**Task goal**. What should be copied is the stretch of entries below from the line with "(181, 348) = (215, 154): red cup -> none" up to and including the line with "(512, 271) = (818, 404): green", exactly and without images.

**Input material**.
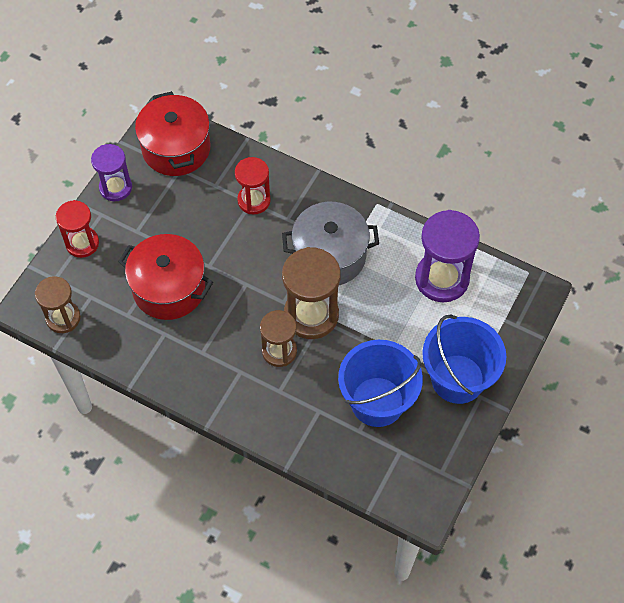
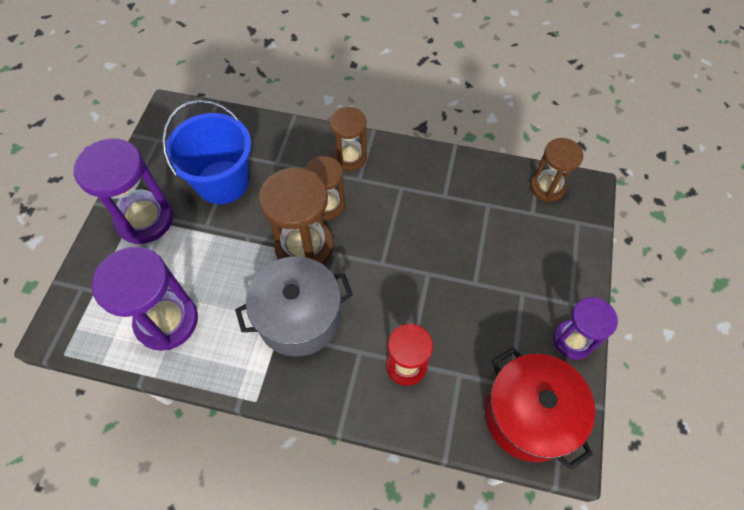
camera: 165 degrees right, 0 degrees up
(82, 243) = (572, 265): red hourglass -> none
(169, 288) = (459, 239): red pot -> none
(242, 398) = (350, 157): none -> brown hourglass
(457, 379) = (145, 219): blue bucket -> purple hourglass

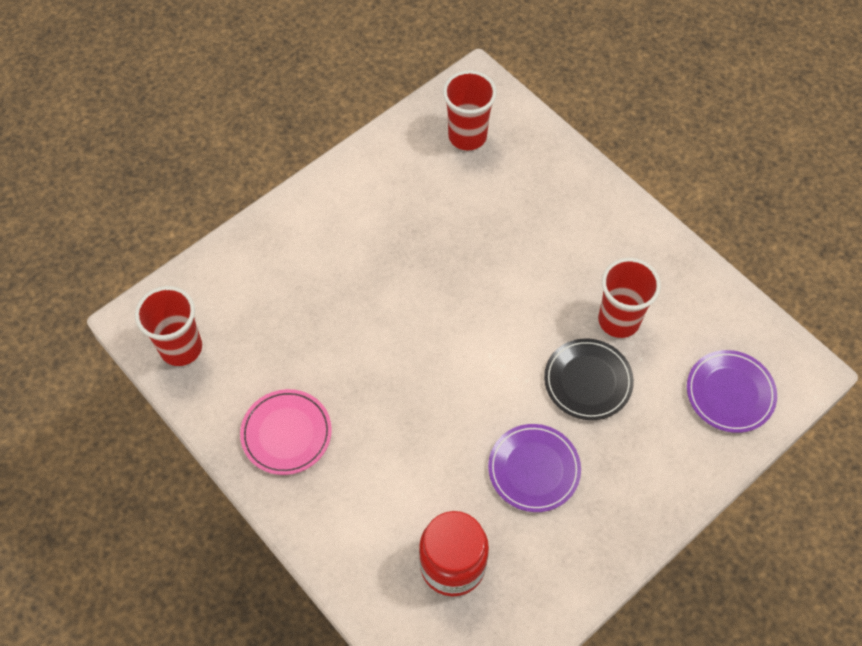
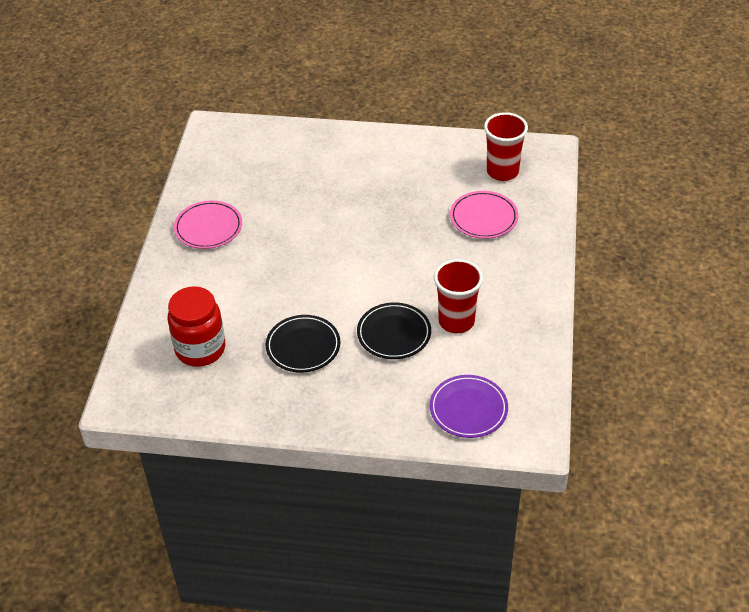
camera: 50 degrees right, 15 degrees down
(181, 348) = (215, 154): red cup -> none
(511, 197) = (483, 217): none -> pink plate
(534, 469) = (303, 346): purple plate -> black plate

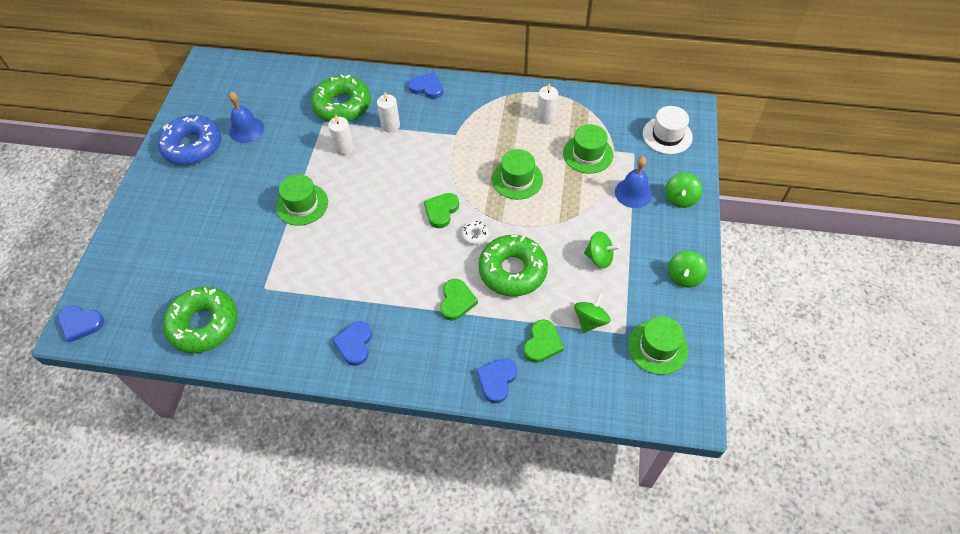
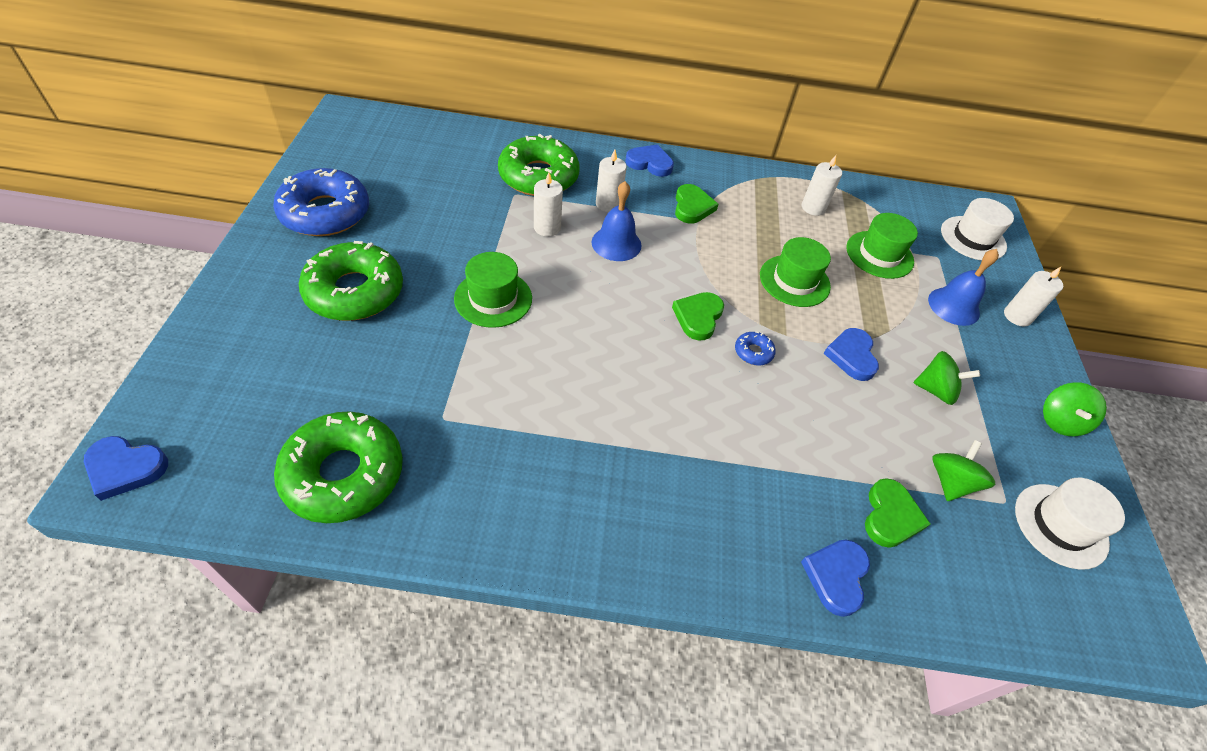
camera: 10 degrees left, 5 degrees down
(246, 129) = (405, 197): blue bell -> blue bell (616, 243)
(355, 344) = (598, 512): blue heart -> blue heart (851, 356)
(456, 301) = (746, 447): green heart -> green heart (692, 207)
(475, 235) = (753, 352): white donut -> blue donut
(512, 271) = (818, 404): green donut -> green donut (354, 291)
(657, 347) = (1060, 525): green hat -> white hat
(680, 198) = (1017, 316): green spinning top -> white candle

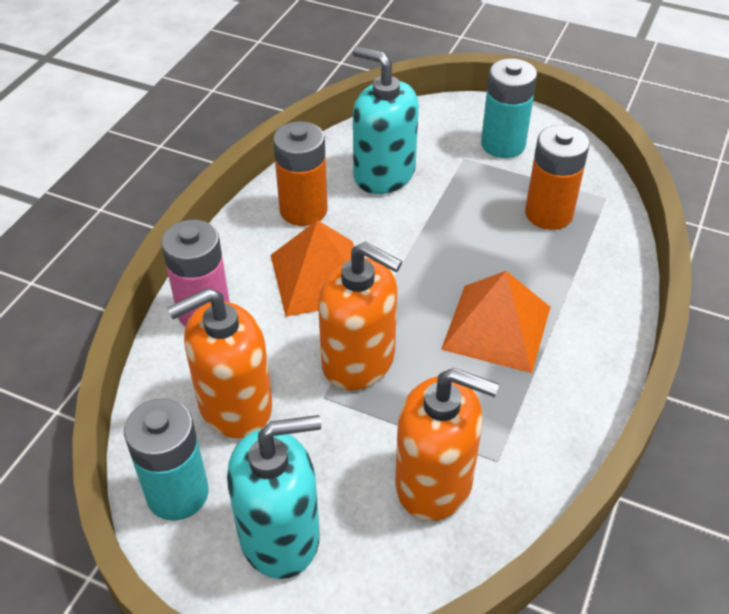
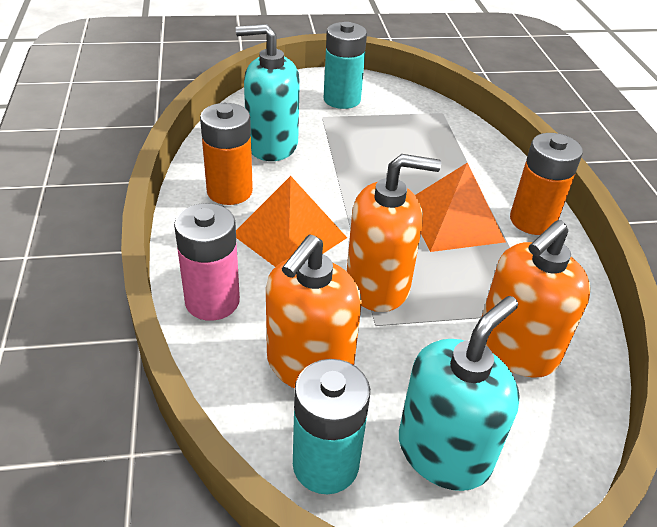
camera: 35 degrees left, 5 degrees down
(434, 482) = (516, 348): orange soap dispenser -> orange soap dispenser turned 150 degrees clockwise
(548, 214) = (416, 134): orange battery -> orange battery (532, 220)

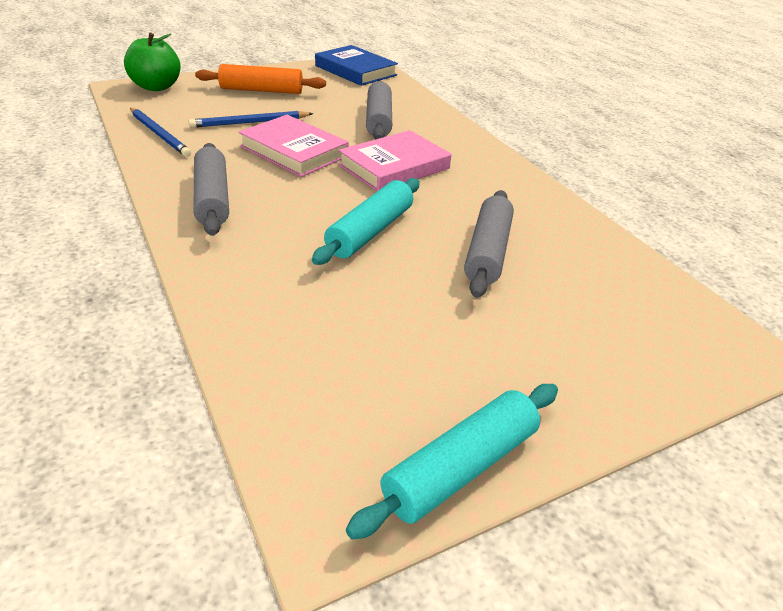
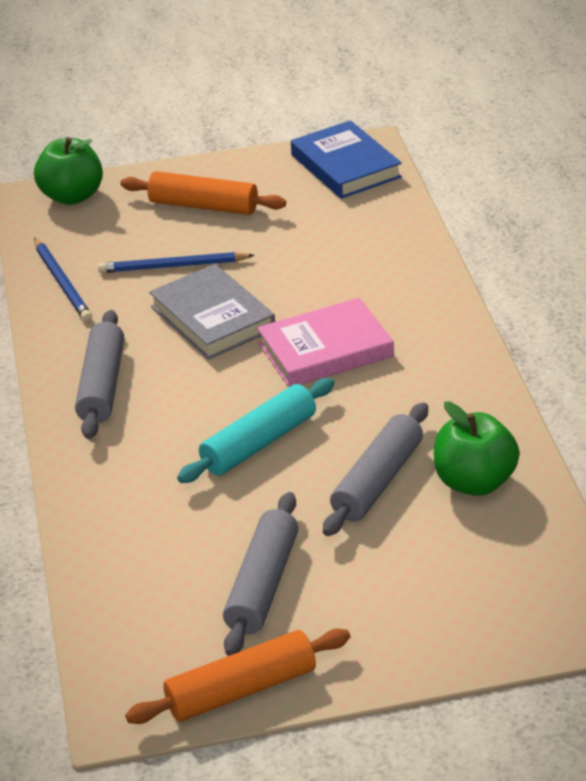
camera: 20 degrees right, 0 degrees up
(294, 151) = (212, 318): pink book -> grey book
(379, 120) = (339, 268): grey rolling pin -> grey rolling pin (263, 585)
(460, 467) = (241, 689): turquoise rolling pin -> orange rolling pin
(567, 247) = (474, 482): none -> green apple

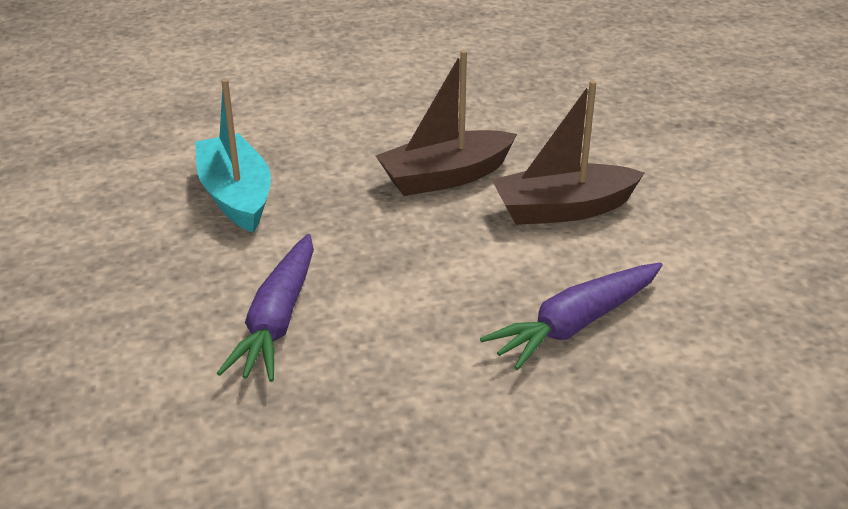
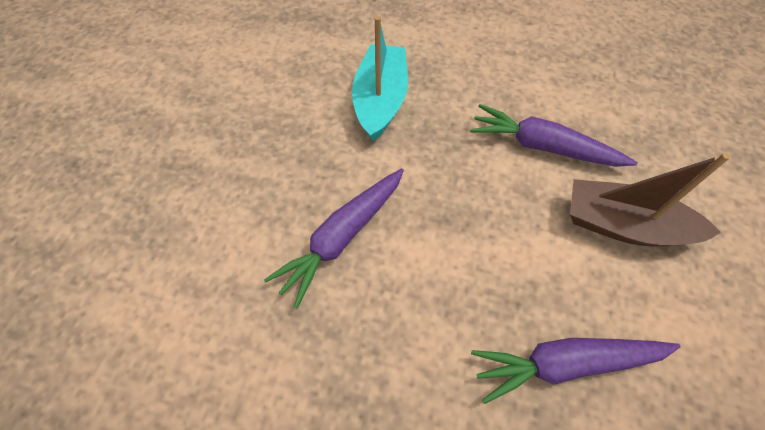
camera: 30 degrees right, 25 degrees up
(445, 177) = (543, 146): brown boat -> purple carrot

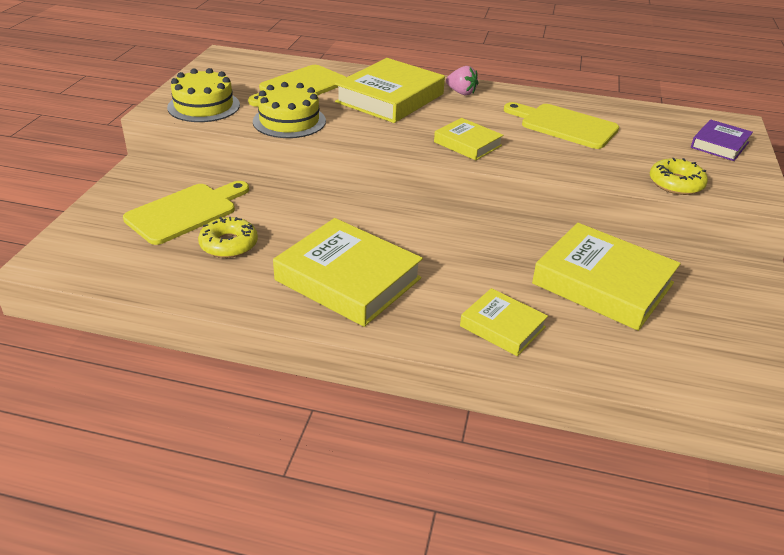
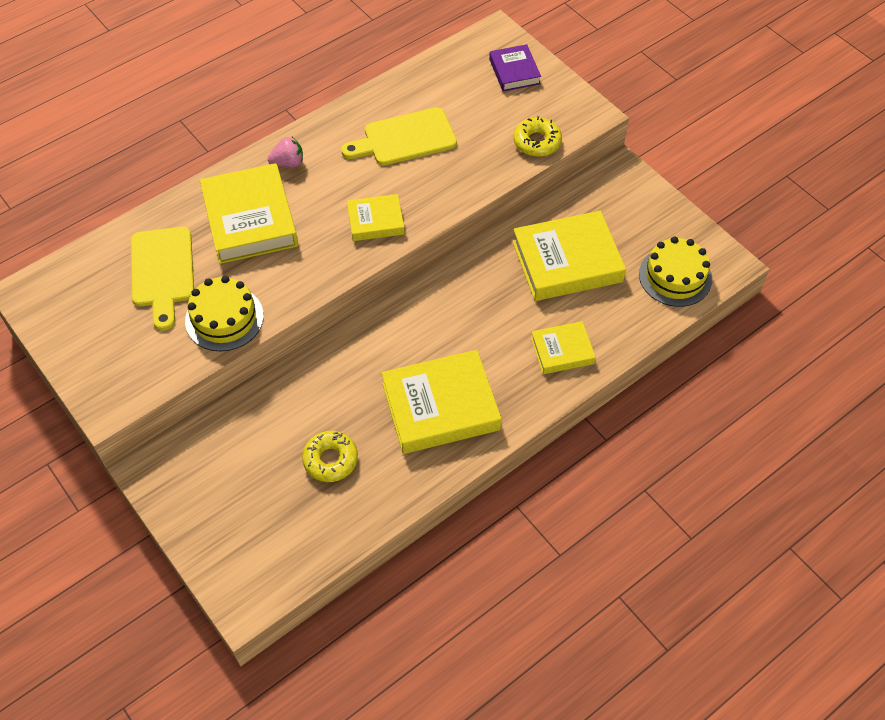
camera: 50 degrees left, 20 degrees up
(185, 212) = (254, 467): yellow cutting board -> none
(204, 106) = (132, 368): yellow cake -> yellow cake (675, 276)

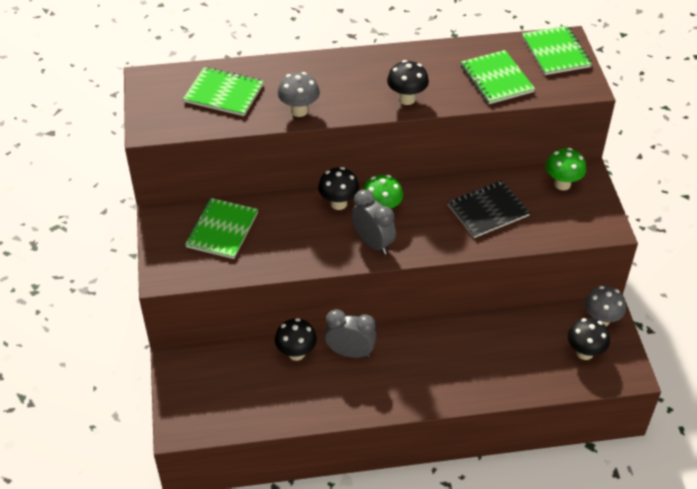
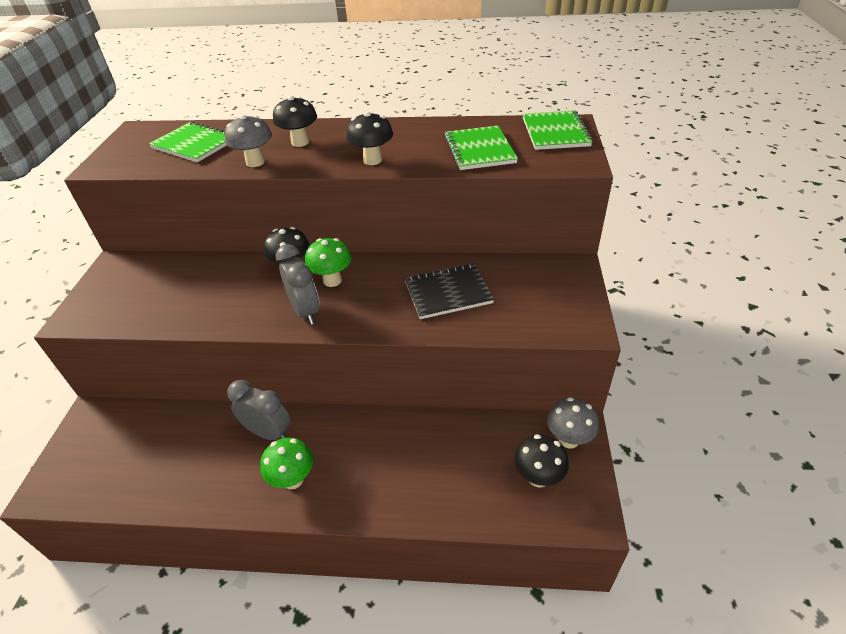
camera: 15 degrees right, 5 degrees down
(222, 230) = (162, 281): green notebook -> none
(296, 353) = (213, 424): black mushroom -> black mushroom (300, 142)
(562, 184) = (543, 275): green mushroom -> green mushroom (293, 479)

**Expected output**.
(181, 348) = (215, 154): red cup -> none
(511, 197) = (483, 217): none -> pink plate
(534, 469) = (303, 346): purple plate -> black plate

camera: 10 degrees left, 5 degrees down
(246, 129) = (405, 197): blue bell -> blue bell (616, 243)
(355, 344) = (598, 512): blue heart -> blue heart (851, 356)
(456, 301) = (746, 447): green heart -> green heart (692, 207)
(475, 235) = (753, 352): white donut -> blue donut
(512, 271) = (818, 404): green donut -> green donut (354, 291)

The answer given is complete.